## Prompt
Your result should be the lines holding the word "zener", copied from the entries below.

•••••

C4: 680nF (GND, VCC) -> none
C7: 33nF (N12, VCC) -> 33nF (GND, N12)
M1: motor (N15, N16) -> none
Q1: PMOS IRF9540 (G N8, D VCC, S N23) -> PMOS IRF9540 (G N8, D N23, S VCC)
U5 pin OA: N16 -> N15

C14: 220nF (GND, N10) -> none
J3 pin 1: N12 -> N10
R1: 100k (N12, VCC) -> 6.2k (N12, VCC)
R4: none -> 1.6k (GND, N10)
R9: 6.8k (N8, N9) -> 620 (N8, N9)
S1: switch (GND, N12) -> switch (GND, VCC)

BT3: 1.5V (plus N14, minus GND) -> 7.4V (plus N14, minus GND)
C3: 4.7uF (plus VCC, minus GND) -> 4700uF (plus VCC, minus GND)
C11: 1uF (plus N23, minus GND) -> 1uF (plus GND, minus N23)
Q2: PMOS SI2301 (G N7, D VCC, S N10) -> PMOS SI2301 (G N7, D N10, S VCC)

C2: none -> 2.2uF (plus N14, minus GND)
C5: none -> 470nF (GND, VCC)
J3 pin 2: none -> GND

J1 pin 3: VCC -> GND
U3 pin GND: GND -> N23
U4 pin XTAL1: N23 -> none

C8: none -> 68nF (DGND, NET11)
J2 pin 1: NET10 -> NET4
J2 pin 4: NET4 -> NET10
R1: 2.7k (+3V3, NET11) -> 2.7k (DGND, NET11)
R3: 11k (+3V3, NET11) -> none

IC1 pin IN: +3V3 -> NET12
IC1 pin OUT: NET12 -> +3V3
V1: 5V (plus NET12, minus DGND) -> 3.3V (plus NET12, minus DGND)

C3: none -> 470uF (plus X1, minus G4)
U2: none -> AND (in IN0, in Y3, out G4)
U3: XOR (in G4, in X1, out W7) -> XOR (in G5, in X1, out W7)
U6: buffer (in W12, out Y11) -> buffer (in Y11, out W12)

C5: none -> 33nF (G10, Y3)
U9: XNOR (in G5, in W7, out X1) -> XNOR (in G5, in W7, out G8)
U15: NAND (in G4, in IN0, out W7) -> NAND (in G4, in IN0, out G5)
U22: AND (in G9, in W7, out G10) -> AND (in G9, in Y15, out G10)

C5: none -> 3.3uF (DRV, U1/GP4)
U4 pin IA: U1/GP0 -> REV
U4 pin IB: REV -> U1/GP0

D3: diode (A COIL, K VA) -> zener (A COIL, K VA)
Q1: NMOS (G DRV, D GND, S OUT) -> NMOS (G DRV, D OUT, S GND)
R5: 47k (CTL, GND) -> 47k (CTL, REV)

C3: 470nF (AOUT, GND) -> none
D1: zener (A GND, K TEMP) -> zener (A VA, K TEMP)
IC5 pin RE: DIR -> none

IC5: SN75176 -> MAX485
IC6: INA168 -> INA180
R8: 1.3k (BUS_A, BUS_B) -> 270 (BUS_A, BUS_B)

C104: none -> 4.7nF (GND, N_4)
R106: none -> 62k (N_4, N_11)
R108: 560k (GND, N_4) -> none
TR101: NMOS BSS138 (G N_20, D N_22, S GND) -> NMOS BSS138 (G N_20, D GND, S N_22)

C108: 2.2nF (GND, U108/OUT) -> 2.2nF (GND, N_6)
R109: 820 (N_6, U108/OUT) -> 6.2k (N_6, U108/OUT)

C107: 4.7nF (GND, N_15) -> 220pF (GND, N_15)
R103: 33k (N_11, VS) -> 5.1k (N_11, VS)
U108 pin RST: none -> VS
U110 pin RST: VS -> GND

•••••

## Problem solution
D3: diode (A COIL, K VA) -> zener (A COIL, K VA)
D1: zener (A GND, K TEMP) -> zener (A VA, K TEMP)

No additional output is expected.